[Collected data]
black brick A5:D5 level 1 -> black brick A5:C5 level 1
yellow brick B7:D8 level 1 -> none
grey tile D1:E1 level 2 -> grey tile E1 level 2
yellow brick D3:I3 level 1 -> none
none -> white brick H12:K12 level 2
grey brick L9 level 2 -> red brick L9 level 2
---
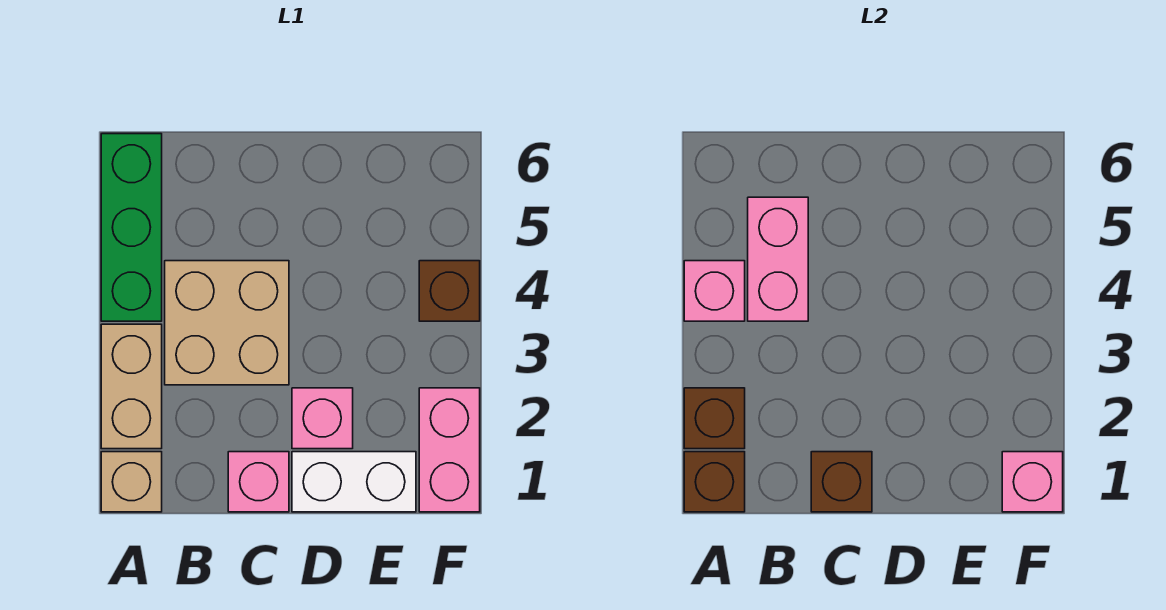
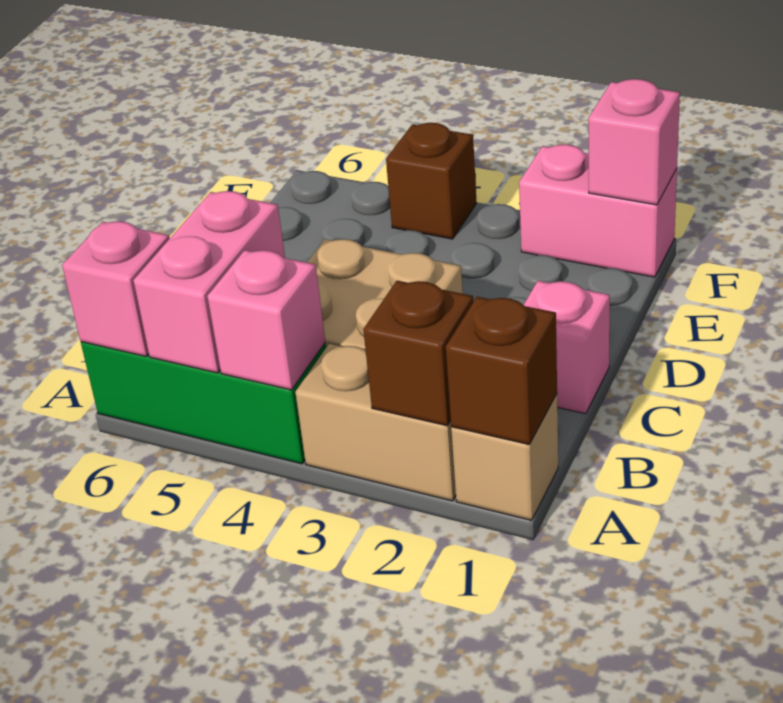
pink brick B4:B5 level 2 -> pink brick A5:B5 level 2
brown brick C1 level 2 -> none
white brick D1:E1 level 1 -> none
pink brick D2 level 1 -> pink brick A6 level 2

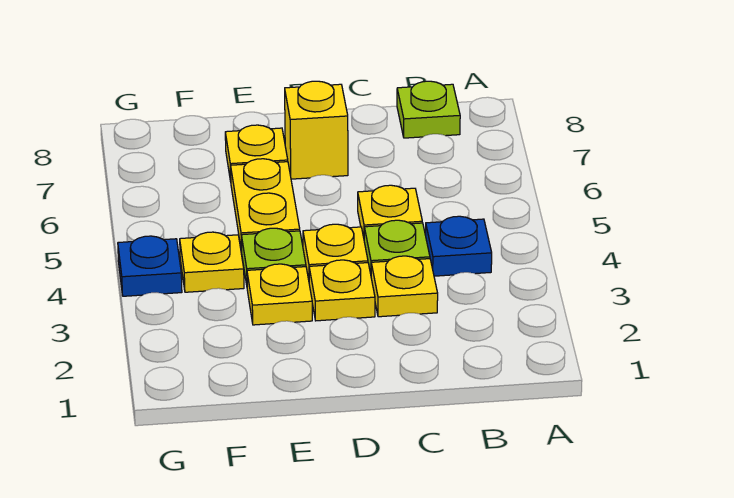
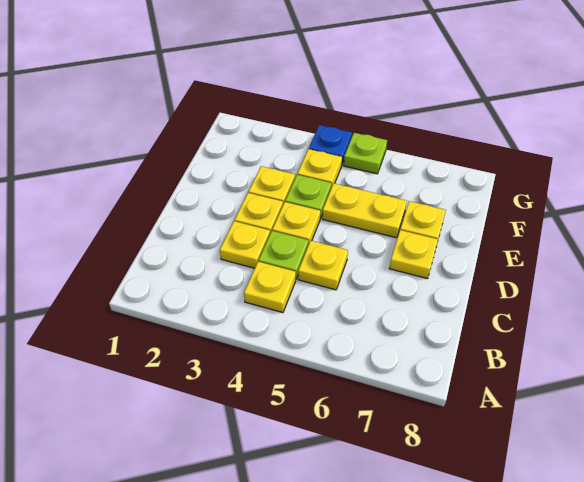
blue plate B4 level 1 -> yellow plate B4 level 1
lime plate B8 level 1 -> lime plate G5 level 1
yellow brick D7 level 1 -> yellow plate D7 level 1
==
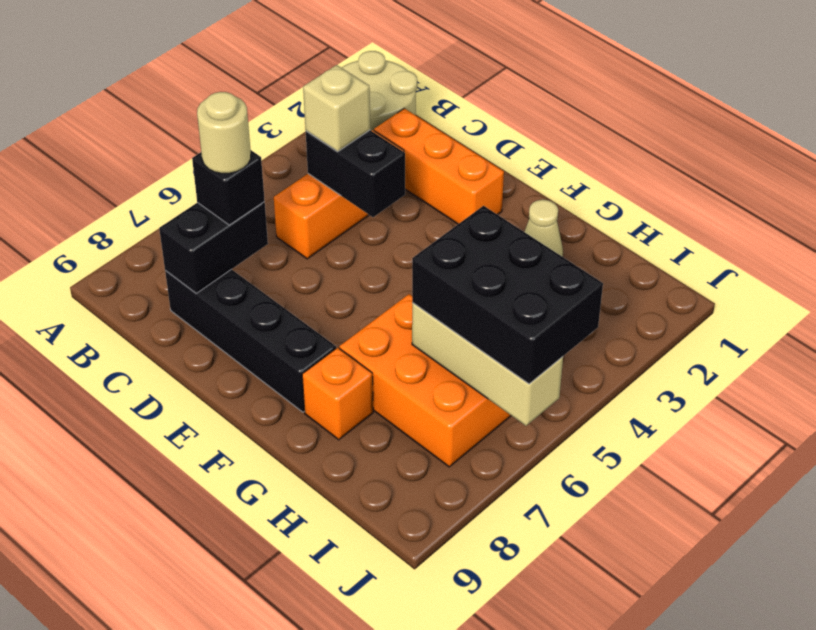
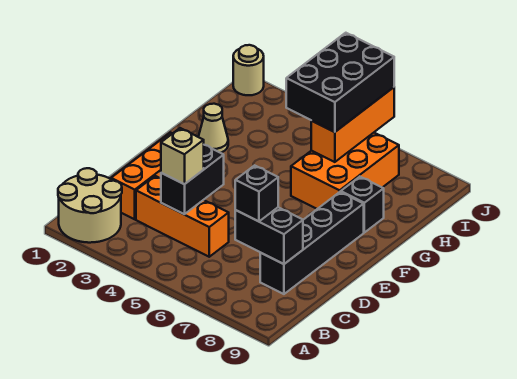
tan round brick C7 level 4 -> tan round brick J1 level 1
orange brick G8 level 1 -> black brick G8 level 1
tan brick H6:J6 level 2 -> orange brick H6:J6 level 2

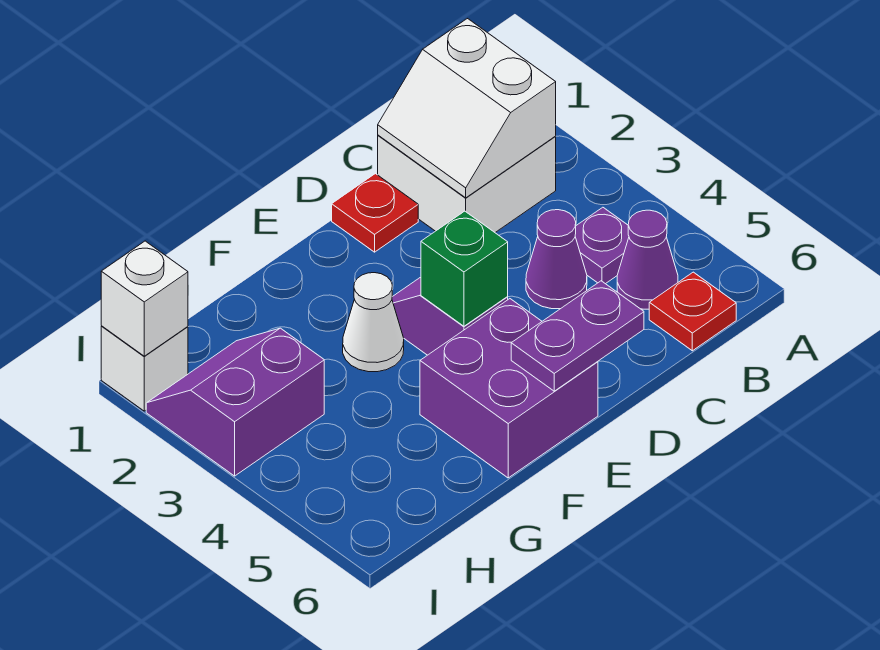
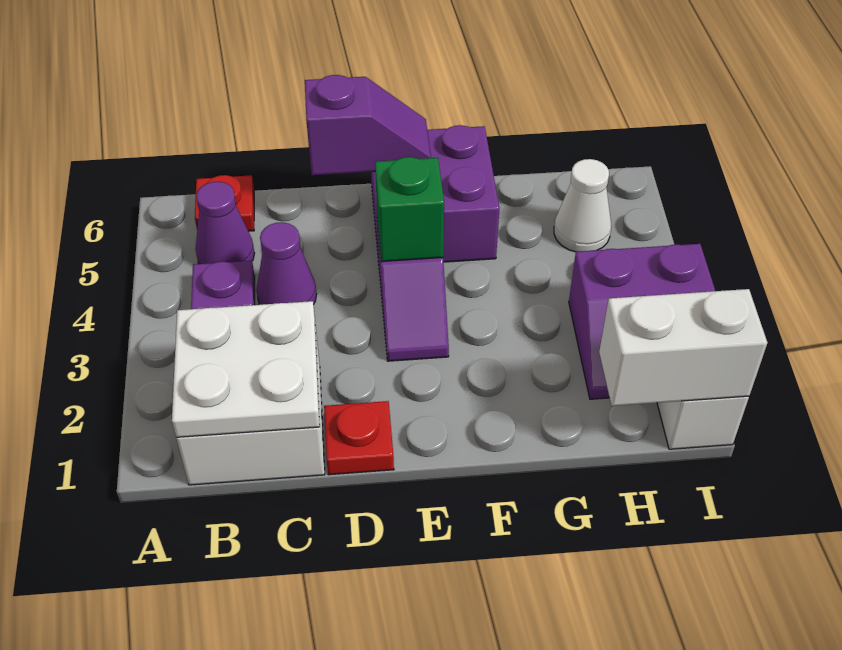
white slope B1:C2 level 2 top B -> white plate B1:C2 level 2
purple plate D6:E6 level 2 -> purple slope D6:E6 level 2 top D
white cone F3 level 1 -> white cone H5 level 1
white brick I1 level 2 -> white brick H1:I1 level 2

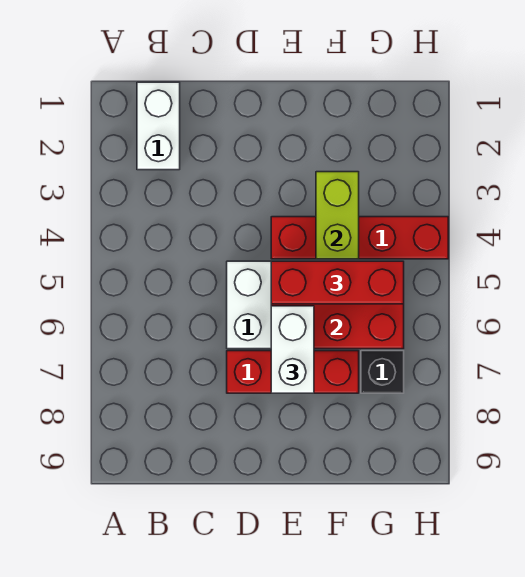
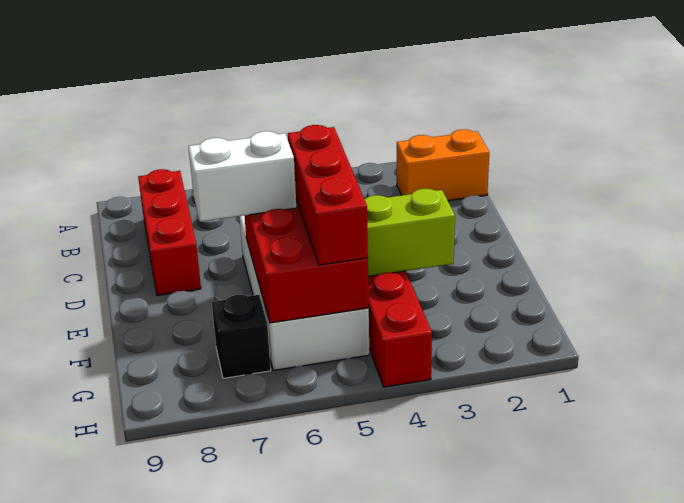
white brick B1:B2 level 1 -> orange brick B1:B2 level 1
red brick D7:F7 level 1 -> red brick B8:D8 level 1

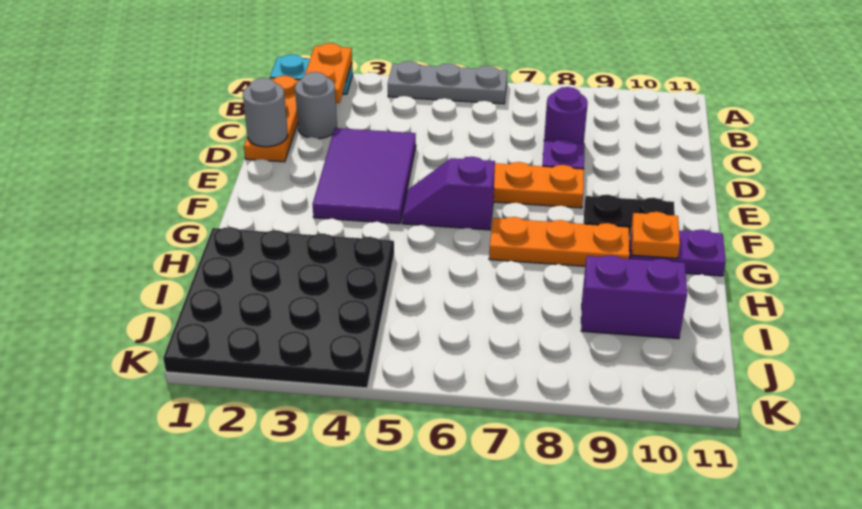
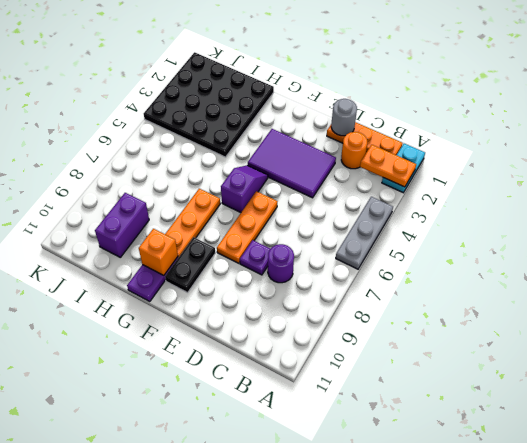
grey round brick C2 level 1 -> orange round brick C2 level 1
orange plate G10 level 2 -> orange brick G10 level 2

▶ _WHAT THE TASK ASKS_:
From the data above, reproduce word for word the lines running from the line with "black brick A5:D5" to the line with "grey brick L9 level 2 -> red brick L9 level 2", ends included.

▶ _ANSWER TO THE PROBLEM_:
black brick A5:D5 level 1 -> black brick A5:C5 level 1
yellow brick B7:D8 level 1 -> none
grey tile D1:E1 level 2 -> grey tile E1 level 2
yellow brick D3:I3 level 1 -> none
none -> white brick H12:K12 level 2
grey brick L9 level 2 -> red brick L9 level 2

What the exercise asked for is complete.